TASK DIRECTIONS
Whatever comes before the line containing "[(59,248),(40,245),(36,287),(54,290),(59,248)]" stays out; transcribe that line and all that follow to the end of the records exactly, with no pictures.

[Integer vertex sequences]
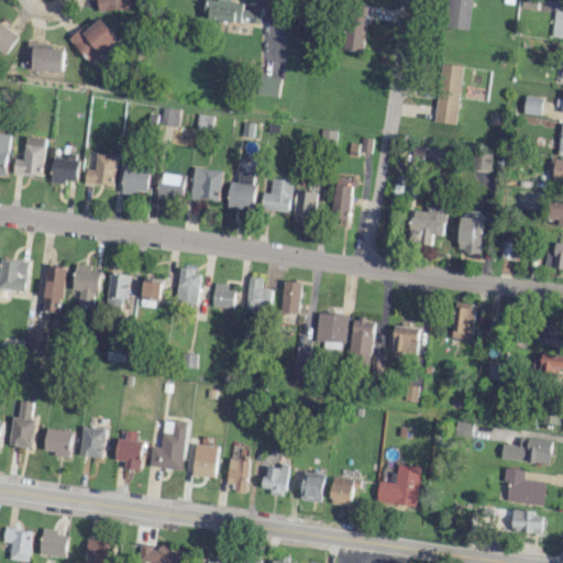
[(125,9),(124,0),(96,0),(97,10),(125,9)]
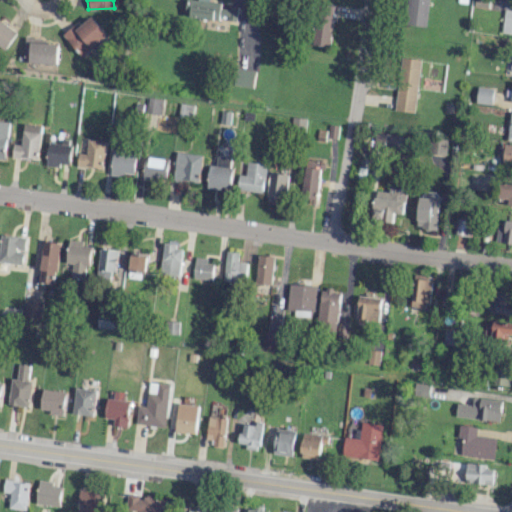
[(425,26),(427,0),(406,0),(404,24),(425,26)]
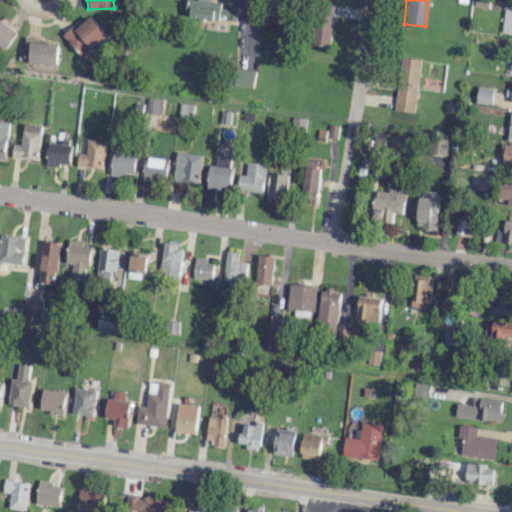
[(106,36),(91,14),(63,34),(78,56),(106,36)]
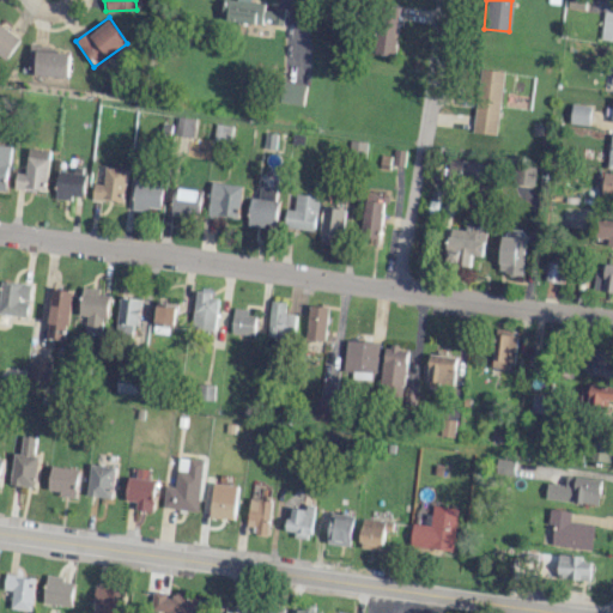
[(0,55),(5,60),(19,38),(0,24),(0,55)]
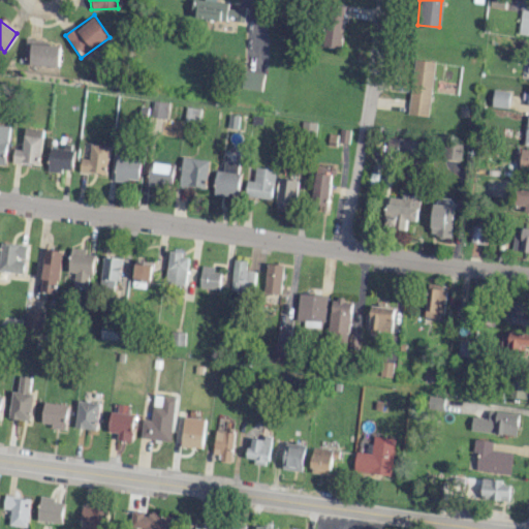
[(0,164),(5,165),(8,125),(0,124),(0,164)]
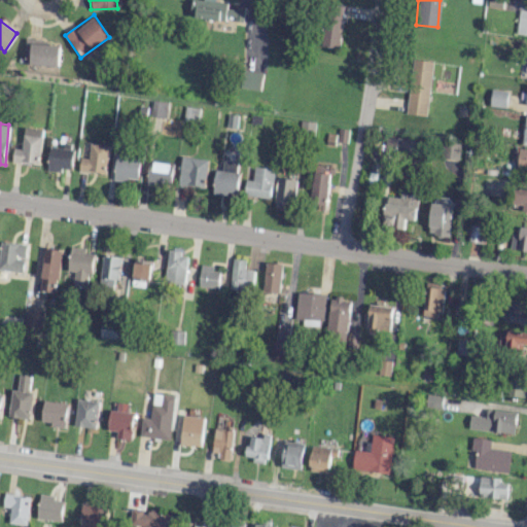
[(39,164),(40,129),(23,128),(22,148),(12,147),(12,163),(39,164)]
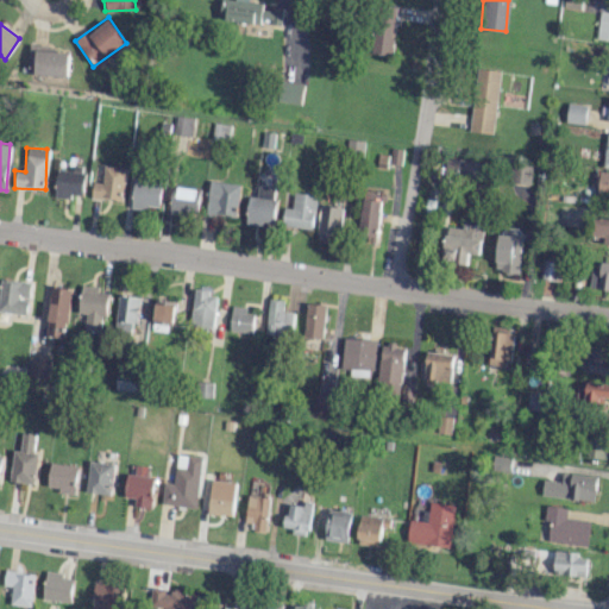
[(88,195),(120,200),(125,169),(104,165),(101,182),(90,181),(88,195)]
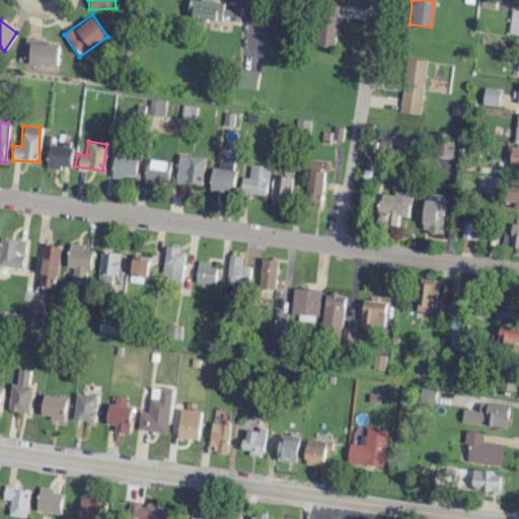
[(46,167),(60,168),(60,165),(70,166),(71,146),(48,145),(46,167)]
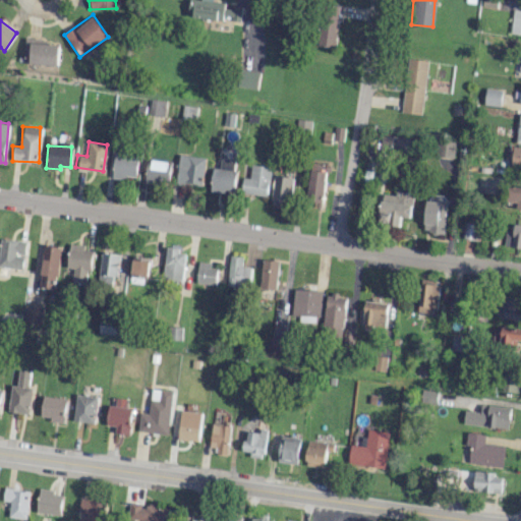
[(137,155),(111,154),(110,176),(136,178),(137,155)]
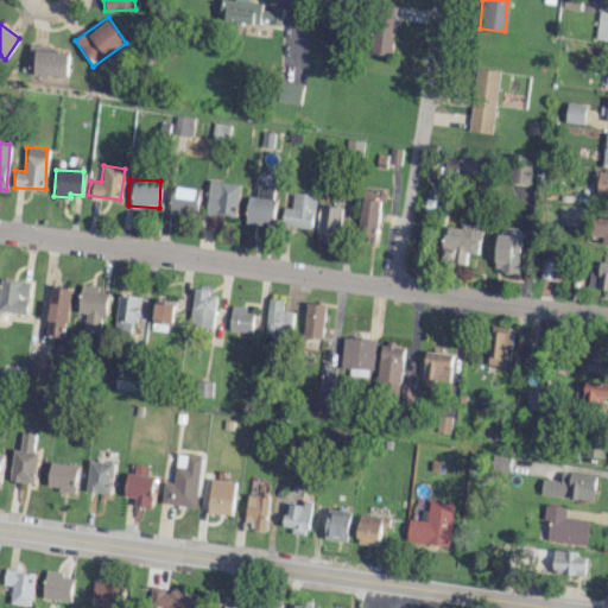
[(235,215),(238,183),(208,181),(207,214),(235,215)]
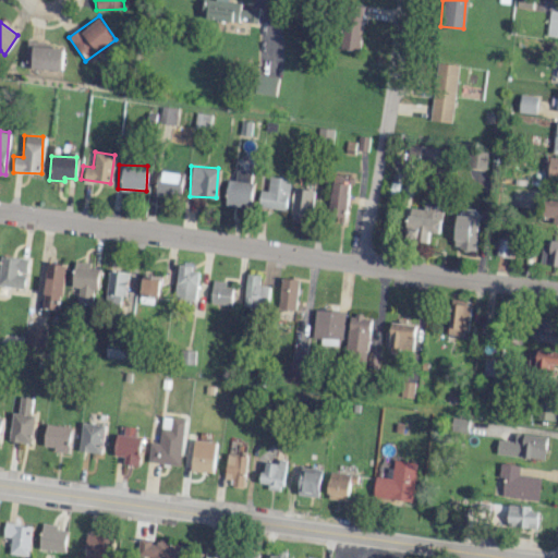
[(259,190),(257,206),(287,208),(290,178),(268,176),(267,191),(259,190)]
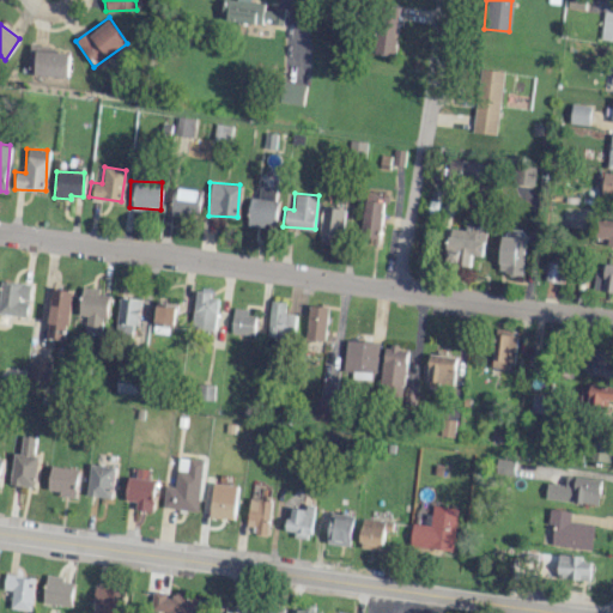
[(277,199),(249,198),(249,223),(275,224),(277,199)]
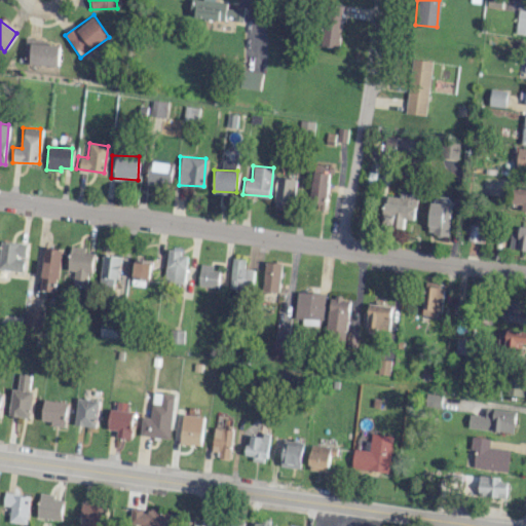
[(416,194),(400,193),(399,196),(382,195),(380,224),(403,226),(404,218),(415,219),(416,194)]
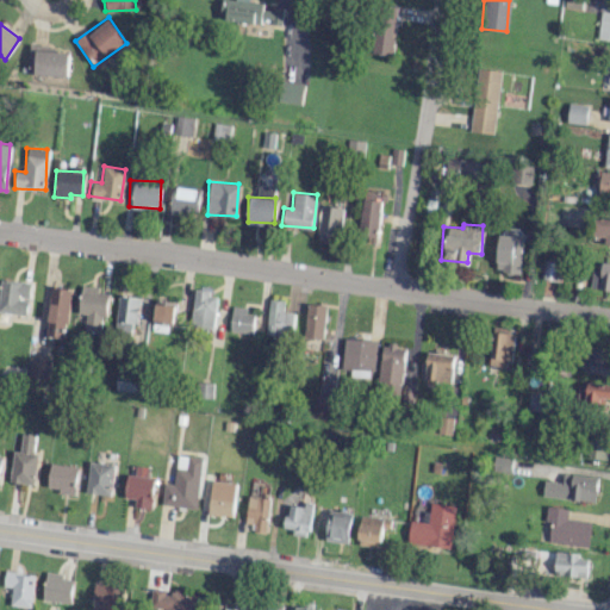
[(523,237),(497,235),(493,271),(520,274),(523,237)]
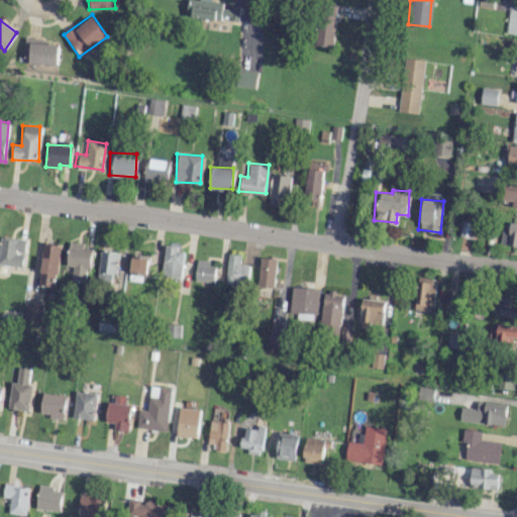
[(468,237),(476,237),(476,229),(484,228),(483,219),(461,222),(462,234),(468,234),(468,237)]
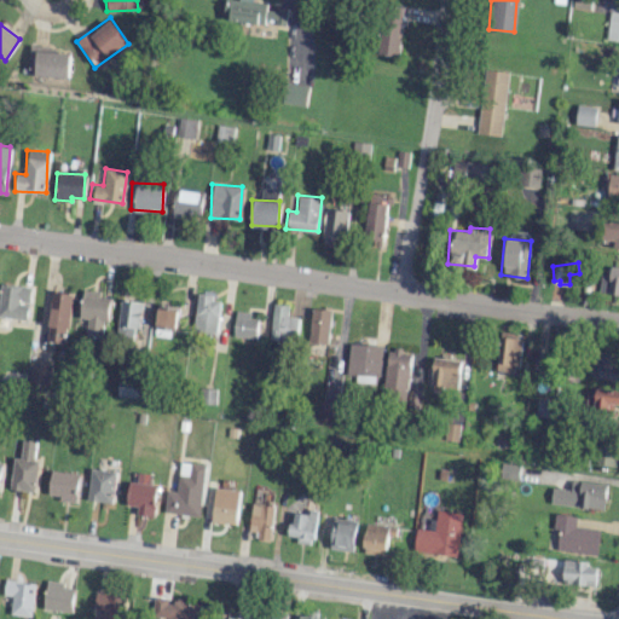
[(28,285),(0,284),(0,317),(27,318),(28,285)]
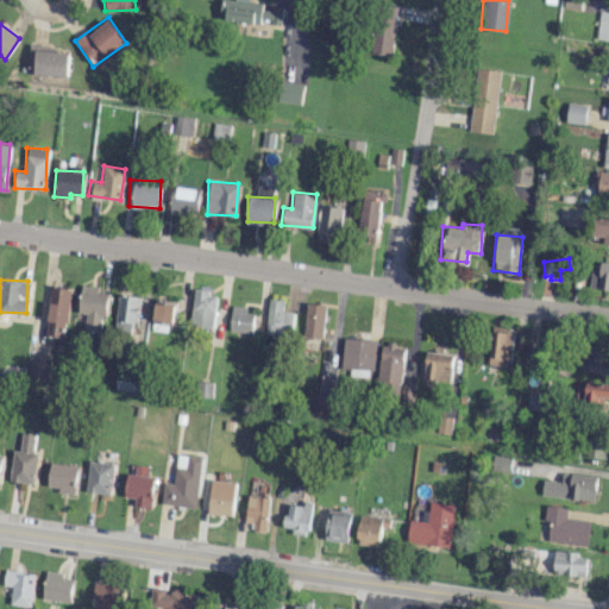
[(106,293),(96,292),(98,287),(80,284),(76,313),(85,313),(82,330),(101,331),(106,293)]
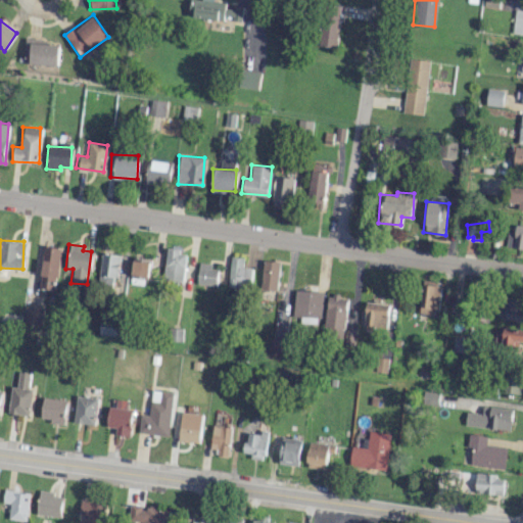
[(59,248),(40,245),(36,287),(54,290),(59,248)]
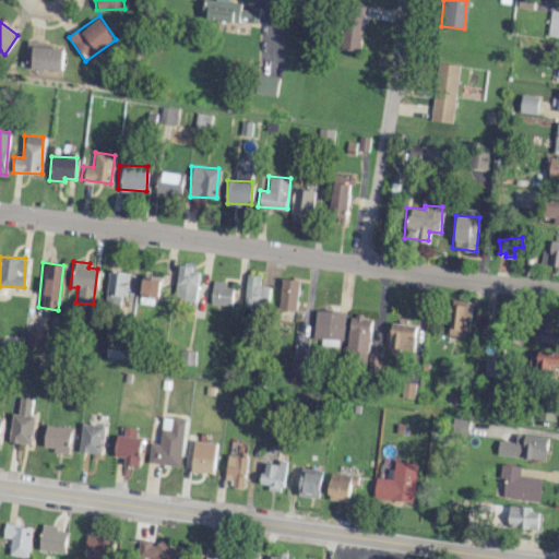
[(105,302),(125,304),(126,271),(106,271),(105,302)]
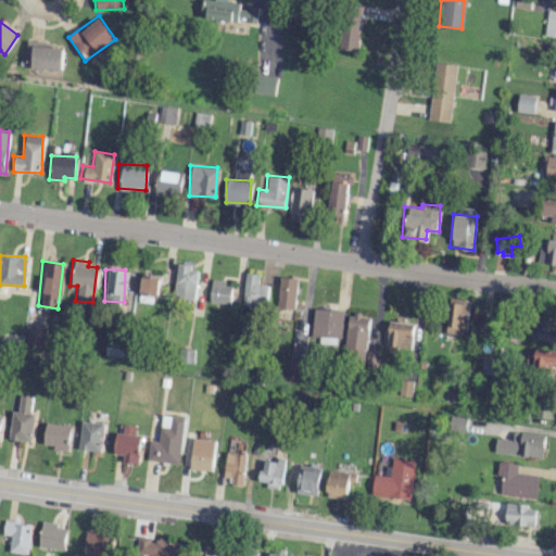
[(276,306),(293,310),(298,278),(280,276),(276,306)]
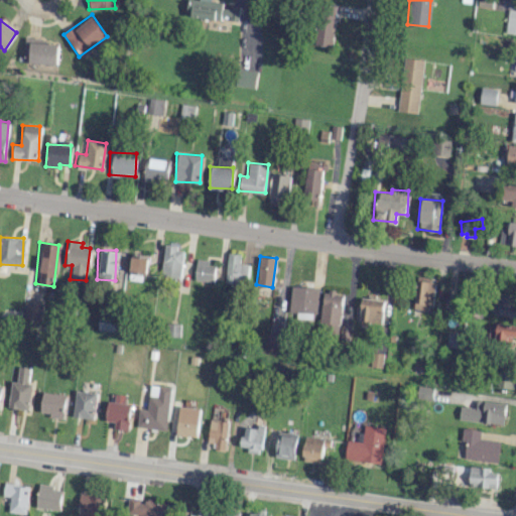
[(146,272),(147,258),(126,257),(125,272),(146,272)]
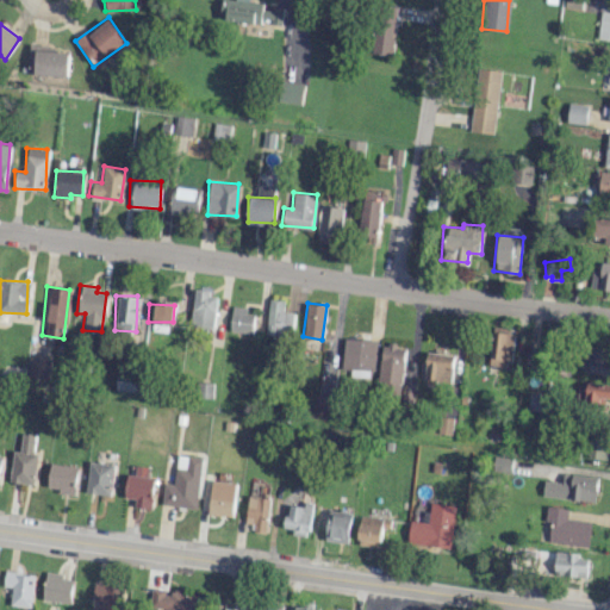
[(255,311),(232,307),(229,330),(251,334),(255,311)]
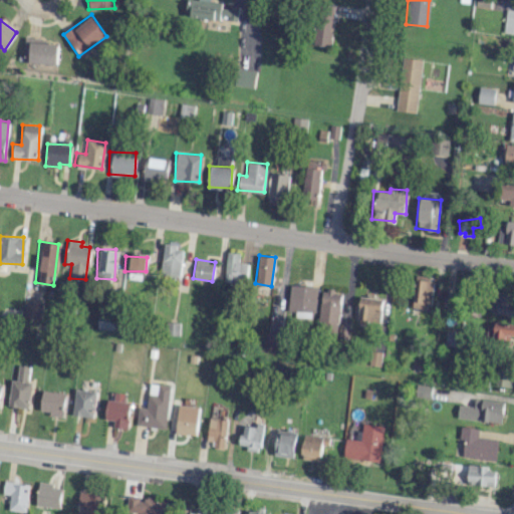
[(413,308),(430,309),(432,276),(414,275),(413,308)]
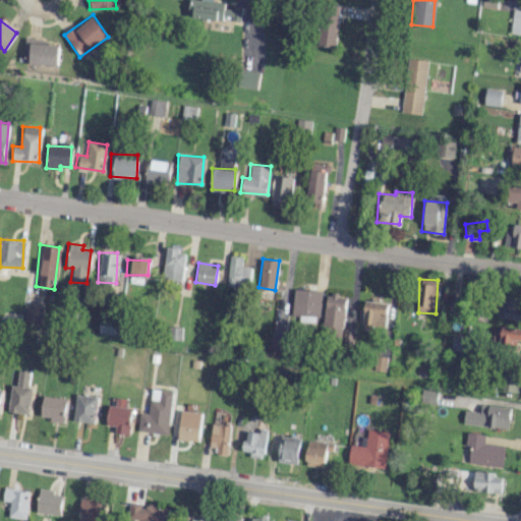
[(321,290),(292,289),(292,315),(321,316),(321,290)]
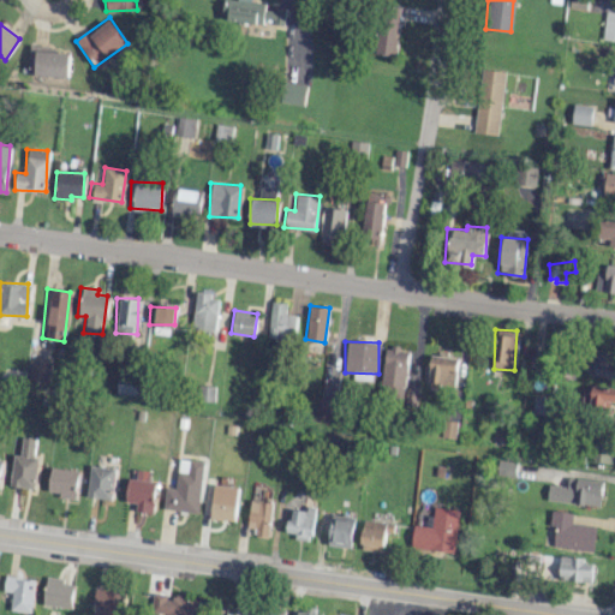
[(384,346),(381,386),(389,387),(388,399),(416,401),(418,388),(404,387),(408,348),(384,346)]
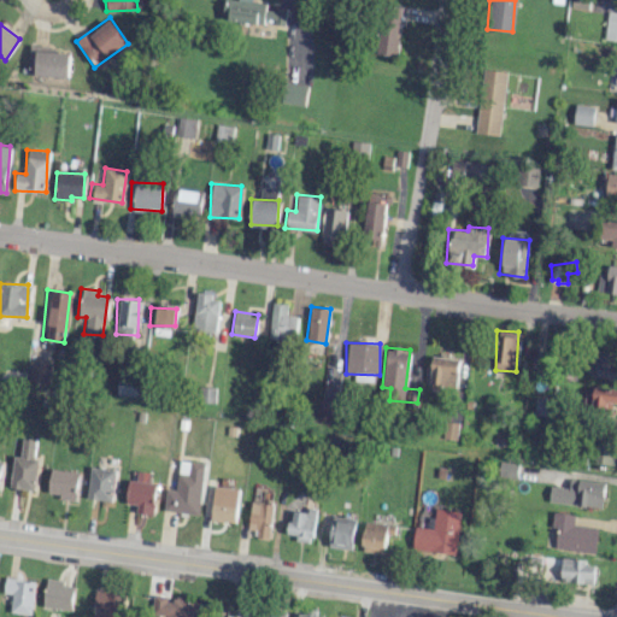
[(592,405),(616,405),(616,388),(592,387),(592,405)]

OUTPUT FOR THIS EXERCISE
[(59,248),(40,245),(36,287),(54,290),(59,248)]
[(105,302),(125,304),(126,271),(106,271),(105,302)]
[(276,306),(293,310),(298,278),(280,276),(276,306)]
[(146,272),(147,258),(126,257),(125,272),(146,272)]
[(255,311),(232,307),(229,330),(251,334),(255,311)]
[(413,308),(430,309),(432,276),(414,275),(413,308)]
[(321,290),(292,289),(292,315),(321,316),(321,290)]
[(384,346),(381,386),(389,387),(388,399),(416,401),(418,388),(404,387),(408,348),(384,346)]
[(592,405),(616,405),(616,388),(592,387),(592,405)]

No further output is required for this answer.